The expected output is every line from the one containing "D203: zener (A +9V, K SCK) -> none" to the end of the data below, exactly, and no other line.

------

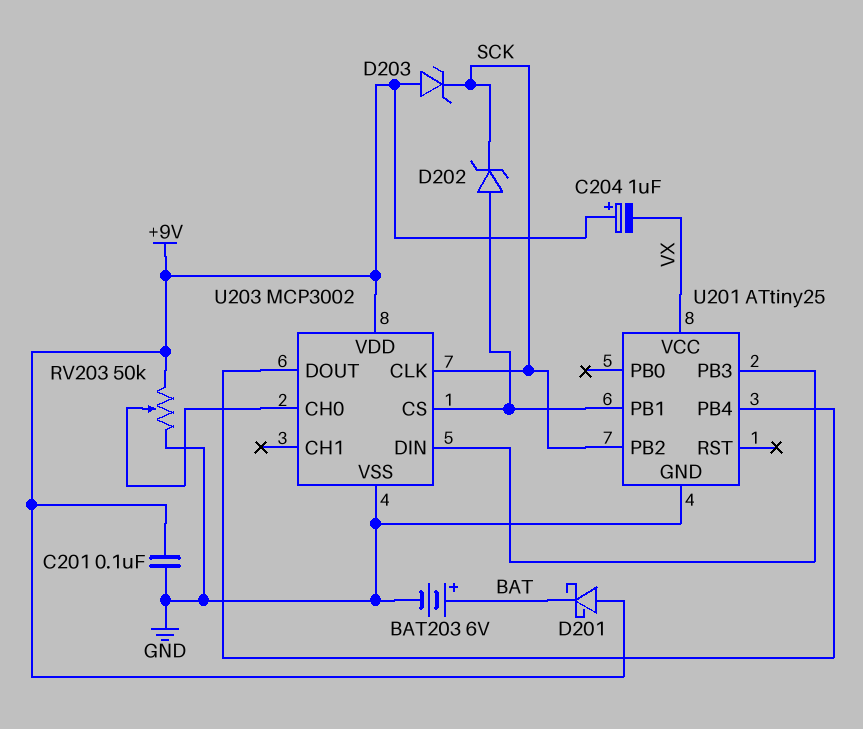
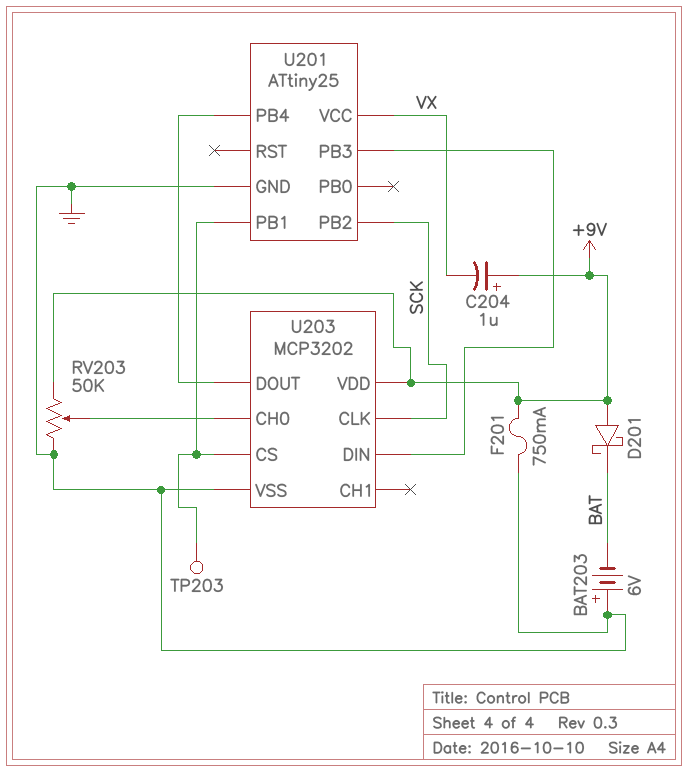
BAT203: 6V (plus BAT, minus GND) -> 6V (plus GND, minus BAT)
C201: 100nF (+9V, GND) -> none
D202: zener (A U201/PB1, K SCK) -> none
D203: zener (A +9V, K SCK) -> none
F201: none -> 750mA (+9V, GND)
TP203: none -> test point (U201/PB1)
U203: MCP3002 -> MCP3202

------

# Exercise output
D203: zener (A +9V, K SCK) -> none
F201: none -> 750mA (+9V, GND)
TP203: none -> test point (U201/PB1)
U203: MCP3002 -> MCP3202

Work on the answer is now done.